*AVAILABLE DATA*:
■ ■ ■

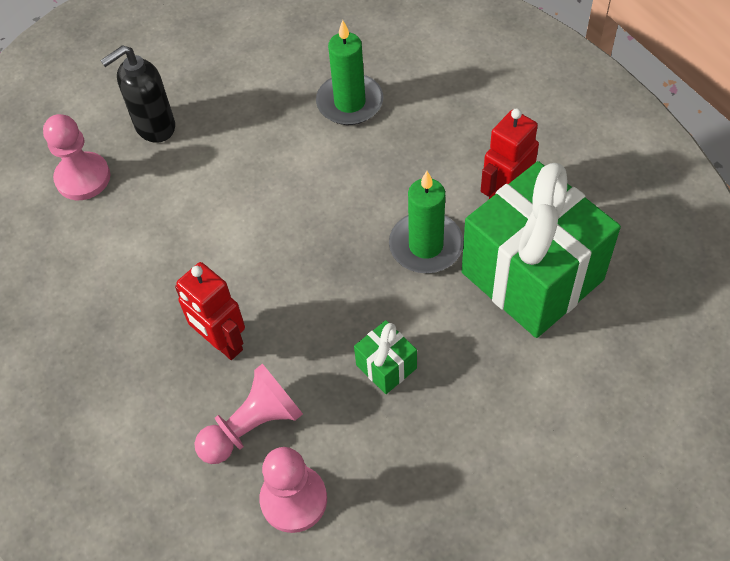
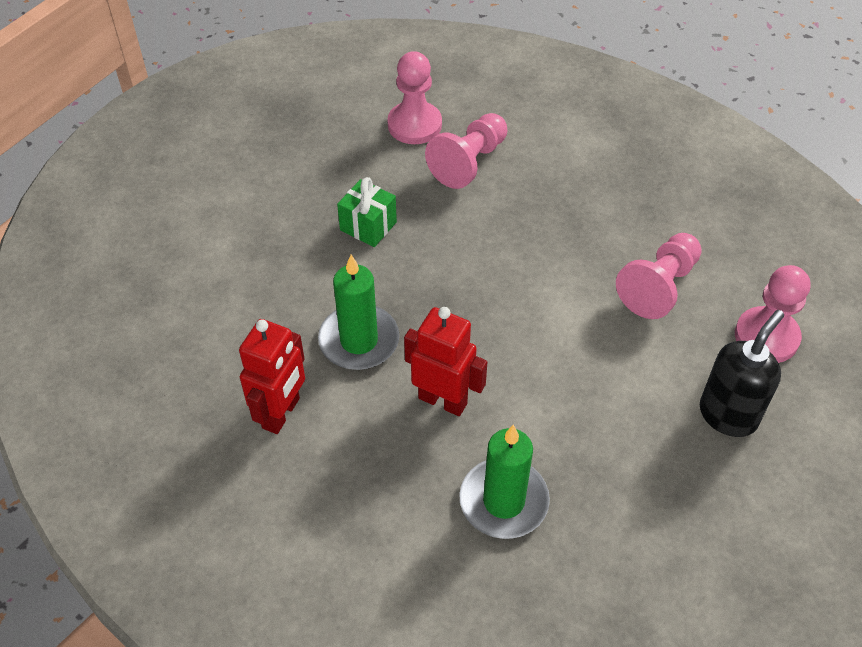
camera: 160 degrees right, 5 degrees down
(141, 240) = (659, 286): none -> pink pawn
(222, 343) = (526, 215): red robot -> red robot (443, 400)
(532, 276) = (241, 332): green gift -> none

■ ■ ■

*WHAT IS BEING ASKED*: Report every line of the data above that contains the string "none" by copying it in full.

*SOLUTION FOR THIS PROBLEM*:
(141, 240) = (659, 286): none -> pink pawn
(532, 276) = (241, 332): green gift -> none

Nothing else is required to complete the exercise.